• [What is expected]
Copy the records below exactly as they stand. Leave out the pictures.

● ● ● ● ●

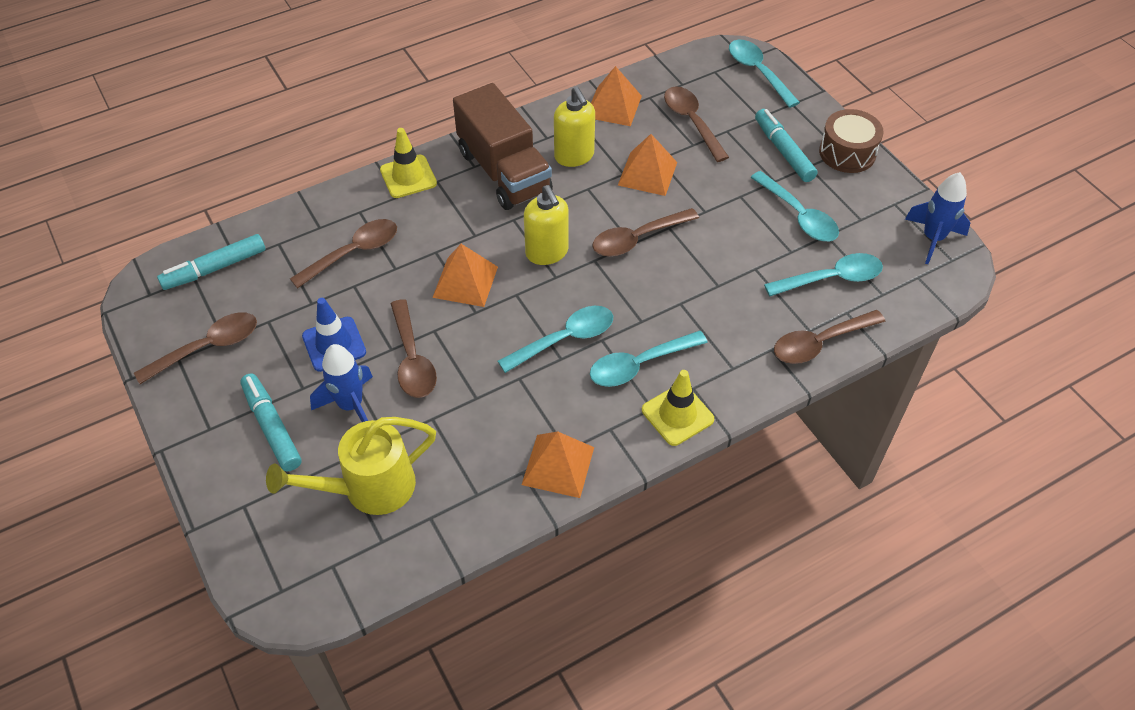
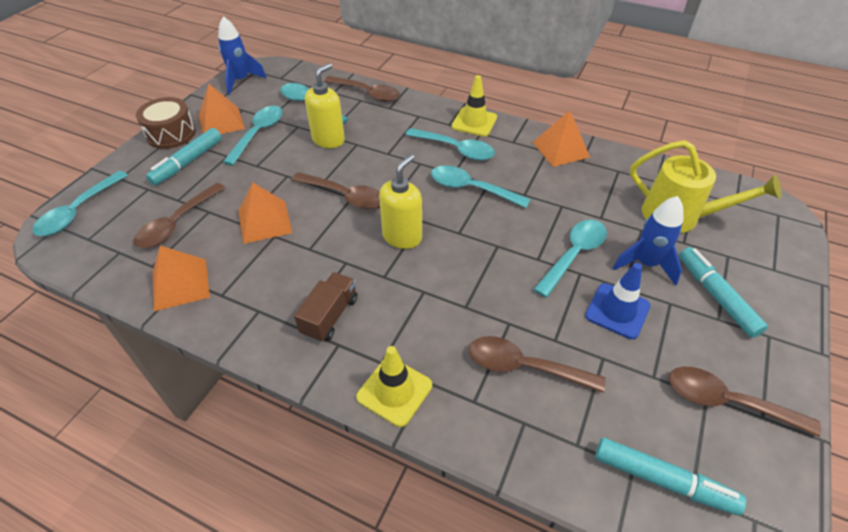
camera: 125 degrees left, 5 degrees down
(272, 427) = (716, 296): turquoise marker -> turquoise marker turned 135 degrees clockwise
(412, 359) = (574, 255): brown spoon -> turquoise spoon
(465, 282) = (476, 268): orange pyramid -> orange pyramid (221, 122)
(504, 172) = (330, 316): brown truck -> brown truck, size x0.52
(574, 156) = (273, 277): yellow soap dispenser -> yellow soap dispenser (328, 140)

● ● ● ● ●

• [Answer space]
camera: 125 degrees left, 5 degrees down
(272, 427) = (716, 296): turquoise marker -> turquoise marker turned 135 degrees clockwise
(412, 359) = (574, 255): brown spoon -> turquoise spoon
(465, 282) = (476, 268): orange pyramid -> orange pyramid (221, 122)
(504, 172) = (330, 316): brown truck -> brown truck, size x0.52
(574, 156) = (273, 277): yellow soap dispenser -> yellow soap dispenser (328, 140)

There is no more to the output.